Look through the listing and report every line that has "white" in it.

-- Given information follows --

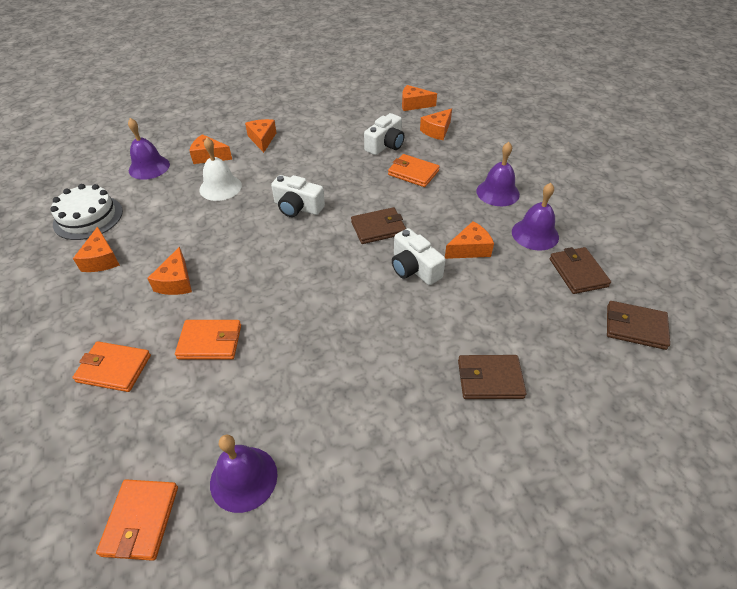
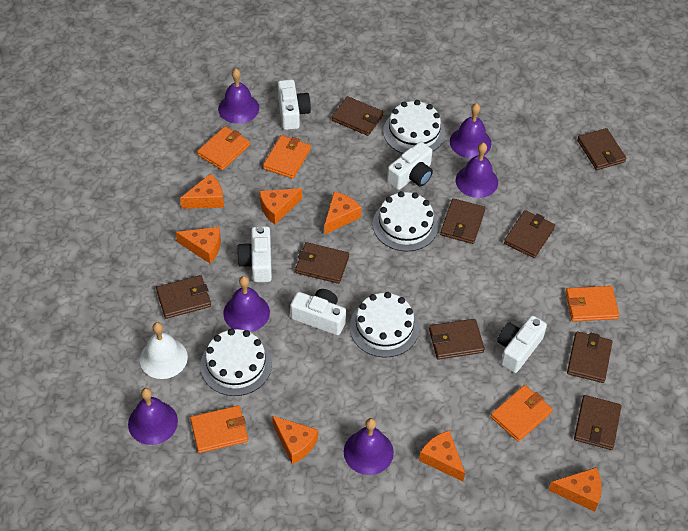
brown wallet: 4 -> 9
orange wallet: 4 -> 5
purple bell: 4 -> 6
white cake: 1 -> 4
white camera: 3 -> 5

-- Given information concluded --
-- Given information follows --

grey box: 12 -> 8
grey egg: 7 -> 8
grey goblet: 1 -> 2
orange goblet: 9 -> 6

-- Given information concluded --
-- Given information follows --

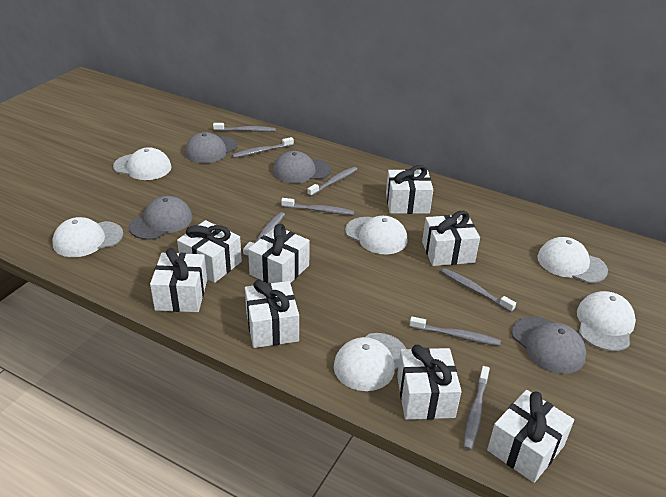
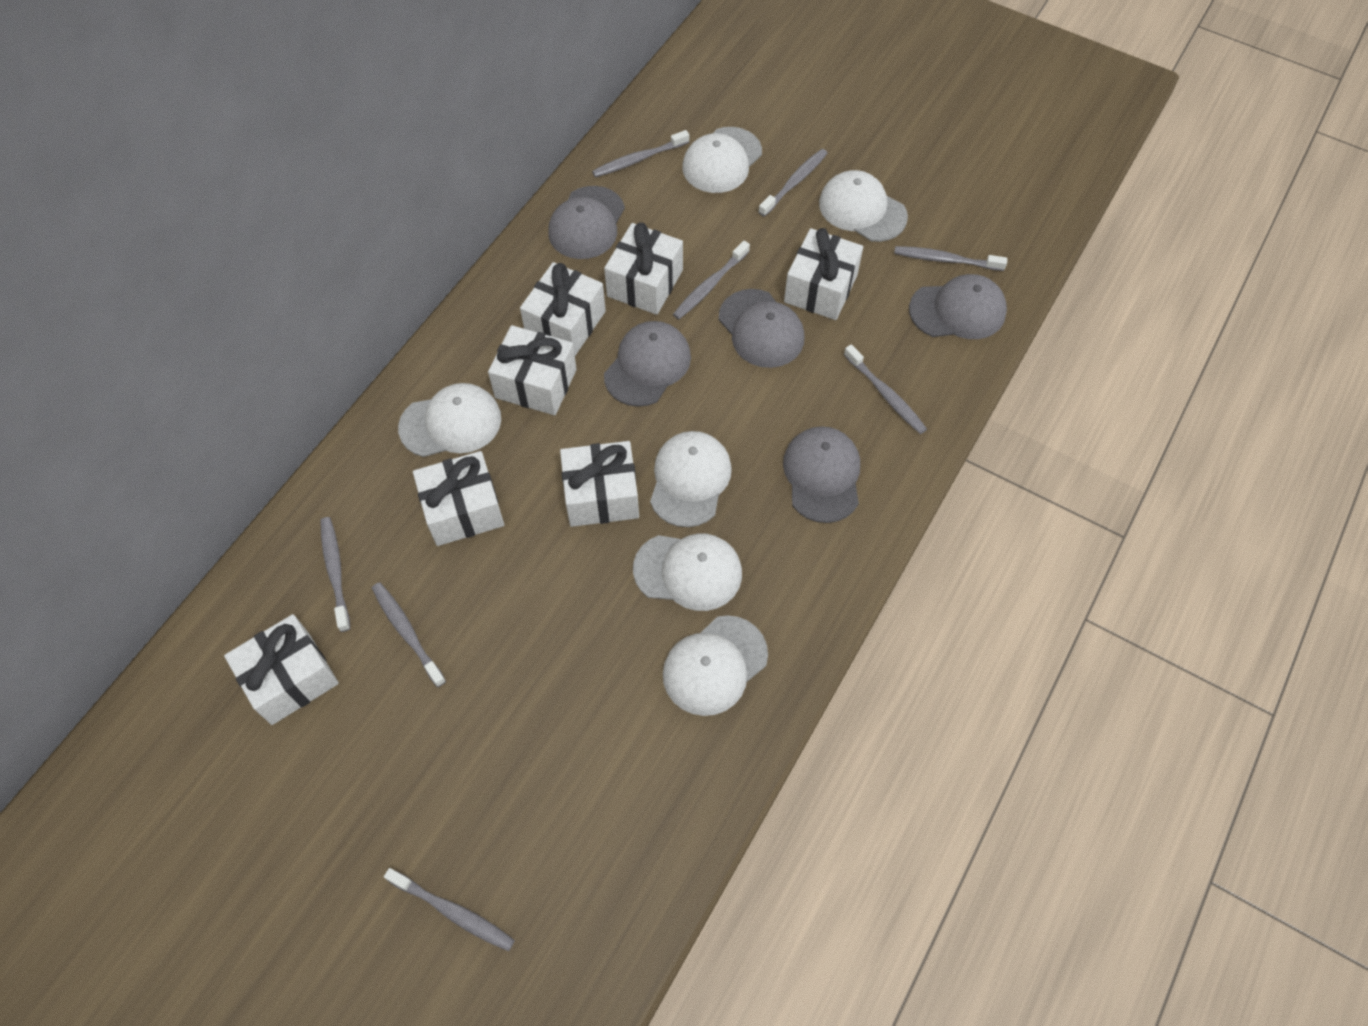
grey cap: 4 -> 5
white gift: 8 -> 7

-- Given information concluded --

Answer space -
white cake: 1 -> 4
white camera: 3 -> 5
white gift: 8 -> 7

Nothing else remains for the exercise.